**Dataset excerpts:**
—————
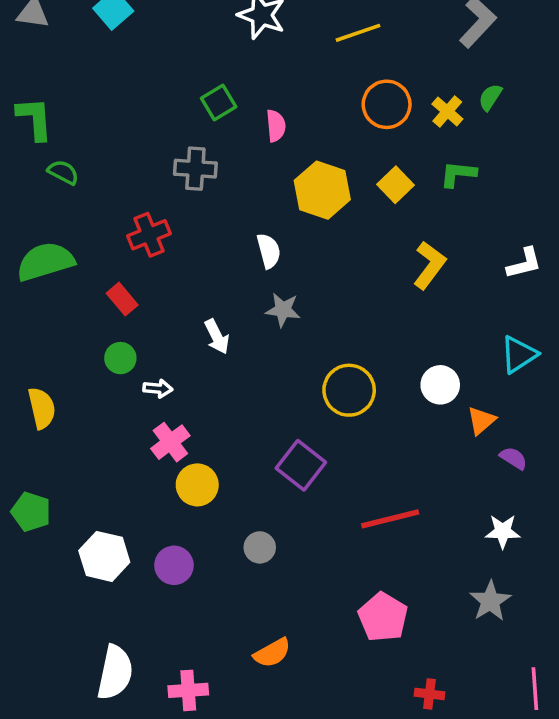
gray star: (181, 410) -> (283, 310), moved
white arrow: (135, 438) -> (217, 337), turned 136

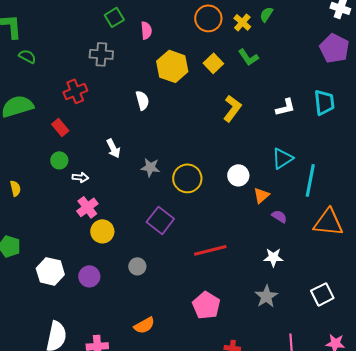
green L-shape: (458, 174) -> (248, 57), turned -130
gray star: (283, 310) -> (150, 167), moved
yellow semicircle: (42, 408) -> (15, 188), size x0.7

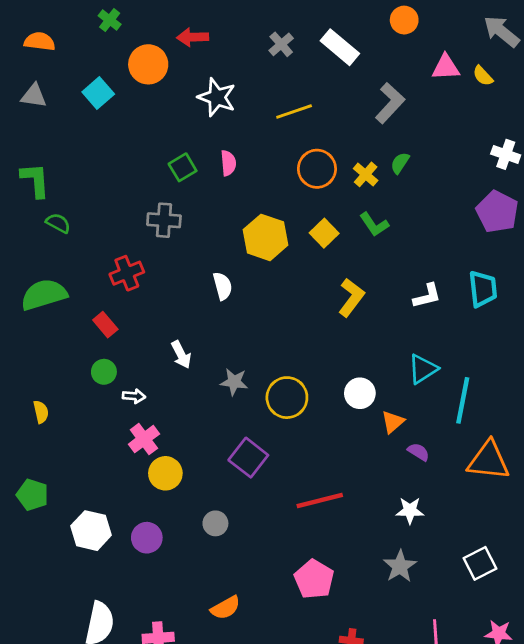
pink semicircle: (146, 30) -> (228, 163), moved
—————
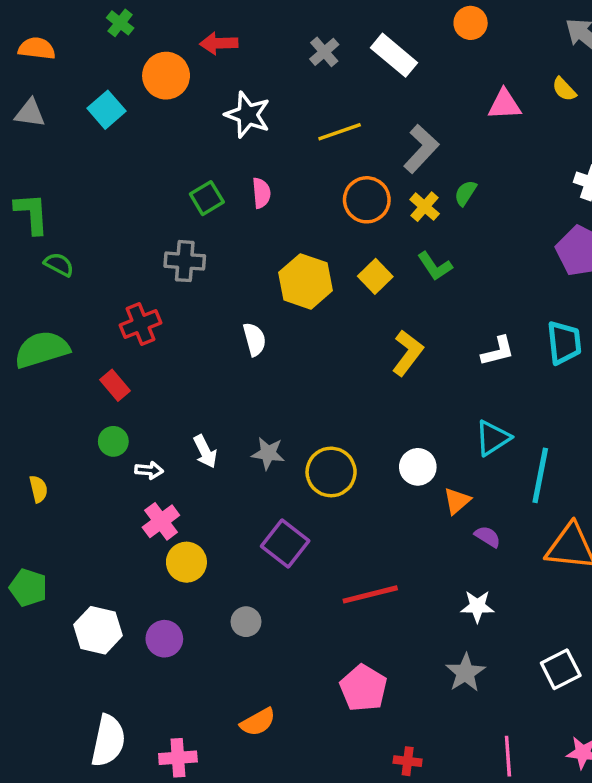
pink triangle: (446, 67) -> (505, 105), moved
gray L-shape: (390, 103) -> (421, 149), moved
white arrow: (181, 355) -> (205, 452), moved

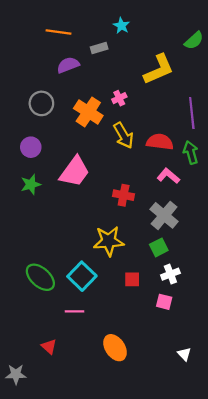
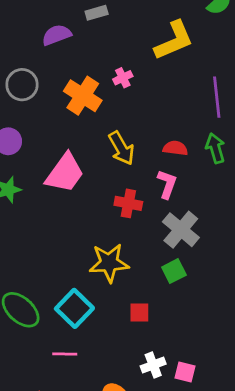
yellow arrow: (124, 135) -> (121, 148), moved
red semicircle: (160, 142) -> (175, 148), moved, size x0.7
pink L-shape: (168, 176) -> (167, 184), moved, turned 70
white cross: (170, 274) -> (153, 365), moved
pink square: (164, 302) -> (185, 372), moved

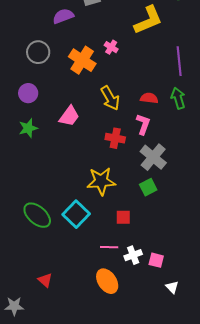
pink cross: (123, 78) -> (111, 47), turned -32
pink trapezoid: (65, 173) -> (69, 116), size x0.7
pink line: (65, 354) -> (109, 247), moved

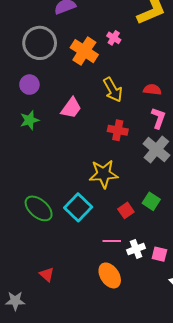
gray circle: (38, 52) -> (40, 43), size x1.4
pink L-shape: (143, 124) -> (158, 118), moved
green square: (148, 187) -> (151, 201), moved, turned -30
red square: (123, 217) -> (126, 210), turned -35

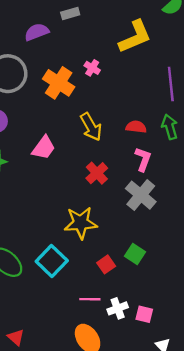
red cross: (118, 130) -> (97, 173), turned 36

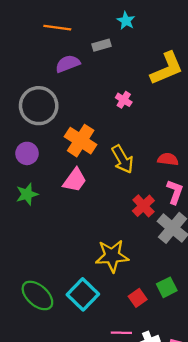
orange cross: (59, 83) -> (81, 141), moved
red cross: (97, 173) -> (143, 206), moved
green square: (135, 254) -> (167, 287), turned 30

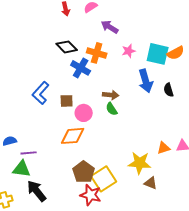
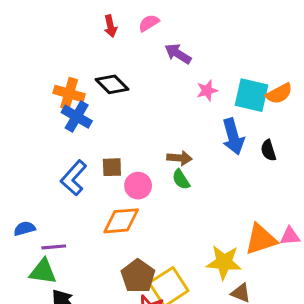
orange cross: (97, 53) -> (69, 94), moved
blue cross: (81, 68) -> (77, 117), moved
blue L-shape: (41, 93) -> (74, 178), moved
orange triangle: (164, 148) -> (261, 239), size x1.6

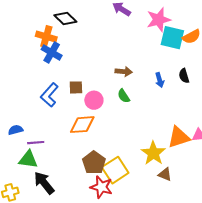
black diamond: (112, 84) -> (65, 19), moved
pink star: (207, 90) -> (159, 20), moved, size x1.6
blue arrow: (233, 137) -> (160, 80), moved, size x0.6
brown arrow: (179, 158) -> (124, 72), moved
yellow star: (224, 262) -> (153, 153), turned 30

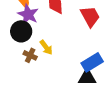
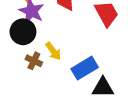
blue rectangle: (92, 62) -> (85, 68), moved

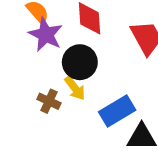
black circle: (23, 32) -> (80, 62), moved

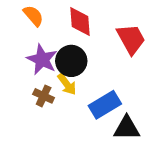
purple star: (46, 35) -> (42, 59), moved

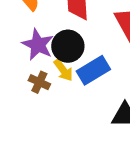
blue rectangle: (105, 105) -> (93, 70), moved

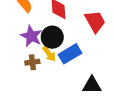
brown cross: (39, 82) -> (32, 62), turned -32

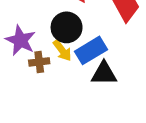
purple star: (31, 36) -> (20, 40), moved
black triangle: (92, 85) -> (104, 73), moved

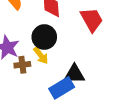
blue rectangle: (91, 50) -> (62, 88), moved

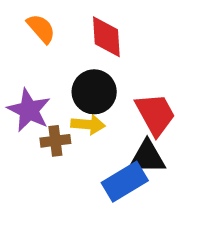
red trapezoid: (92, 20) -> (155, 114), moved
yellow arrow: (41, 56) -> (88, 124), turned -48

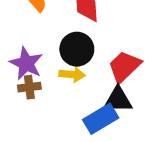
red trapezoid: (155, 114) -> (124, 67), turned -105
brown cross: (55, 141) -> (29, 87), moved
—————
**Activity:**
Copy only what runs above from the line containing "gray L-shape: (390, 103) -> (421, 149), moved" through the line containing "blue L-shape: (41, 93) -> (74, 178), moved", exactly. Leave out the pictures.

**Response for this exercise:**
gray L-shape: (390, 103) -> (421, 149), moved
white arrow: (181, 355) -> (205, 452), moved

yellow arrow: (124, 135) -> (121, 148), moved
red semicircle: (160, 142) -> (175, 148), moved, size x0.7
pink L-shape: (168, 176) -> (167, 184), moved, turned 70
white cross: (170, 274) -> (153, 365), moved
pink square: (164, 302) -> (185, 372), moved

pink cross: (123, 78) -> (111, 47), turned -32
pink trapezoid: (65, 173) -> (69, 116), size x0.7
pink line: (65, 354) -> (109, 247), moved

gray circle: (38, 52) -> (40, 43), size x1.4
pink L-shape: (143, 124) -> (158, 118), moved
green square: (148, 187) -> (151, 201), moved, turned -30
red square: (123, 217) -> (126, 210), turned -35

red cross: (118, 130) -> (97, 173), turned 36

orange cross: (59, 83) -> (81, 141), moved
red cross: (97, 173) -> (143, 206), moved
green square: (135, 254) -> (167, 287), turned 30

orange cross: (97, 53) -> (69, 94), moved
blue cross: (81, 68) -> (77, 117), moved
blue L-shape: (41, 93) -> (74, 178), moved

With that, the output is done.